Revision tracking records
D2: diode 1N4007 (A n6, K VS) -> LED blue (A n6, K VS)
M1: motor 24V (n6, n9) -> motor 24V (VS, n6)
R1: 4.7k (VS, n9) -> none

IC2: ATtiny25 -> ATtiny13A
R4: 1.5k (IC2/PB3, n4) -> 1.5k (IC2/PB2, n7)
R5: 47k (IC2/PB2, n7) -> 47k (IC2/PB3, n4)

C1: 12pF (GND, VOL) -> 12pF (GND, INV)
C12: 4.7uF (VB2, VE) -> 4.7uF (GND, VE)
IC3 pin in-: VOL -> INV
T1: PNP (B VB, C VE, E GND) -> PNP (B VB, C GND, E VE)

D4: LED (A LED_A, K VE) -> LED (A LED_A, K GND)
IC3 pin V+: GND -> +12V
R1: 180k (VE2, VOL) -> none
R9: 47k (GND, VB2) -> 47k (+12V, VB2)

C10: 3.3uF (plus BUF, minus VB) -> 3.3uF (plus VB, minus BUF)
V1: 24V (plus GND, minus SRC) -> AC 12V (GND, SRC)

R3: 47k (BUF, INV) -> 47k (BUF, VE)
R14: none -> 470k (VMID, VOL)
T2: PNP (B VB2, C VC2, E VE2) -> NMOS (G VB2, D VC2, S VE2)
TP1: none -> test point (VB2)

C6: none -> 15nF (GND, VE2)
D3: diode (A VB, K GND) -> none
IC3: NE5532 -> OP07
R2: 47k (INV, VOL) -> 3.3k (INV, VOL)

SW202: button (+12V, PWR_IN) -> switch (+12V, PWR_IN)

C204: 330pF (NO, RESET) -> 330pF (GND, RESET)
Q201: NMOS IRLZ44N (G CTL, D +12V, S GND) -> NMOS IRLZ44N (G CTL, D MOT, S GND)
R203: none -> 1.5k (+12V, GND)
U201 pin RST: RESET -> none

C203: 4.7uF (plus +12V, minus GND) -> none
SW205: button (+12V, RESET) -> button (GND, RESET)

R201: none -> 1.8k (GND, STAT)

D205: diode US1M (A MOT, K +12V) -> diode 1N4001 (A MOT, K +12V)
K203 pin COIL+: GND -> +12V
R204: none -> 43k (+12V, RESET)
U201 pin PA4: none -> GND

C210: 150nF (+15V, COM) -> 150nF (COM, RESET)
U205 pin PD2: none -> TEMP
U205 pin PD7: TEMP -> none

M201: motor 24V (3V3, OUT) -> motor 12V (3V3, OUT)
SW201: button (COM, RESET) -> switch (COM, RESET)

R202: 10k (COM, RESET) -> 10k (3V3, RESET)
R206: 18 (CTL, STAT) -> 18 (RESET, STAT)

Task brief:
The required output is every line from the one with "C210: 150nF (+15V, COM) -> 150nF (COM, RESET)" to the final line of the entries, repeated exactly and with nothing else.

Exercise response:
C210: 150nF (+15V, COM) -> 150nF (COM, RESET)
U205 pin PD2: none -> TEMP
U205 pin PD7: TEMP -> none

M201: motor 24V (3V3, OUT) -> motor 12V (3V3, OUT)
SW201: button (COM, RESET) -> switch (COM, RESET)

R202: 10k (COM, RESET) -> 10k (3V3, RESET)
R206: 18 (CTL, STAT) -> 18 (RESET, STAT)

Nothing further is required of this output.